### Prompt
All of the entries below are to be copied without any alteration.

Object change descriptions:

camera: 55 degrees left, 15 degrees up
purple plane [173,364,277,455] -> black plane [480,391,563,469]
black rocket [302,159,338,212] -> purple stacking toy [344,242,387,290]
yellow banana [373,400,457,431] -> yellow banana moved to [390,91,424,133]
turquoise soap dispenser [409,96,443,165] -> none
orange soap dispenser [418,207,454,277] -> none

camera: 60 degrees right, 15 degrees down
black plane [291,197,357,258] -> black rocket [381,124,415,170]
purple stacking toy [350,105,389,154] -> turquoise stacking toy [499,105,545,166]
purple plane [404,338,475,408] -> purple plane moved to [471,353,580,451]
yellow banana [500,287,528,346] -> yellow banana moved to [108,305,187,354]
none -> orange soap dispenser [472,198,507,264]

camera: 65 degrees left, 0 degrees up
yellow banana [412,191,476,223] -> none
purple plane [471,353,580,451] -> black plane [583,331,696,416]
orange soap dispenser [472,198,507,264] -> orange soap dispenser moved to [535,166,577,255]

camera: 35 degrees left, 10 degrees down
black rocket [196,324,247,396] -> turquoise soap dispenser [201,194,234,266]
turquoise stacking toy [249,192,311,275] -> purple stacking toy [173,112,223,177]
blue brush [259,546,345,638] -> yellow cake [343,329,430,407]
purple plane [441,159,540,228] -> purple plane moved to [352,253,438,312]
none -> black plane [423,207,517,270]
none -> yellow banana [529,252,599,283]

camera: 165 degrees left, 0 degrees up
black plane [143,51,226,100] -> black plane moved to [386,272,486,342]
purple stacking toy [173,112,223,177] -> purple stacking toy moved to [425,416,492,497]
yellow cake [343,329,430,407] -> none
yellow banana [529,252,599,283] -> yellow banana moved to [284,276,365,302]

### Result for this task
camera: 55 degrees left, 15 degrees up
purple plane [173,364,277,455] -> black plane [480,391,563,469]
black rocket [302,159,338,212] -> purple stacking toy [344,242,387,290]
yellow banana [373,400,457,431] -> yellow banana moved to [390,91,424,133]
turquoise soap dispenser [409,96,443,165] -> none
orange soap dispenser [418,207,454,277] -> none

camera: 60 degrees right, 15 degrees down
black plane [291,197,357,258] -> black rocket [381,124,415,170]
purple stacking toy [350,105,389,154] -> turquoise stacking toy [499,105,545,166]
purple plane [404,338,475,408] -> purple plane moved to [471,353,580,451]
yellow banana [500,287,528,346] -> yellow banana moved to [108,305,187,354]
none -> orange soap dispenser [472,198,507,264]

camera: 65 degrees left, 0 degrees up
yellow banana [412,191,476,223] -> none
purple plane [471,353,580,451] -> black plane [583,331,696,416]
orange soap dispenser [472,198,507,264] -> orange soap dispenser moved to [535,166,577,255]

camera: 35 degrees left, 10 degrees down
black rocket [196,324,247,396] -> turquoise soap dispenser [201,194,234,266]
turquoise stacking toy [249,192,311,275] -> purple stacking toy [173,112,223,177]
blue brush [259,546,345,638] -> yellow cake [343,329,430,407]
purple plane [441,159,540,228] -> purple plane moved to [352,253,438,312]
none -> black plane [423,207,517,270]
none -> yellow banana [529,252,599,283]

camera: 165 degrees left, 0 degrees up
black plane [143,51,226,100] -> black plane moved to [386,272,486,342]
purple stacking toy [173,112,223,177] -> purple stacking toy moved to [425,416,492,497]
yellow cake [343,329,430,407] -> none
yellow banana [529,252,599,283] -> yellow banana moved to [284,276,365,302]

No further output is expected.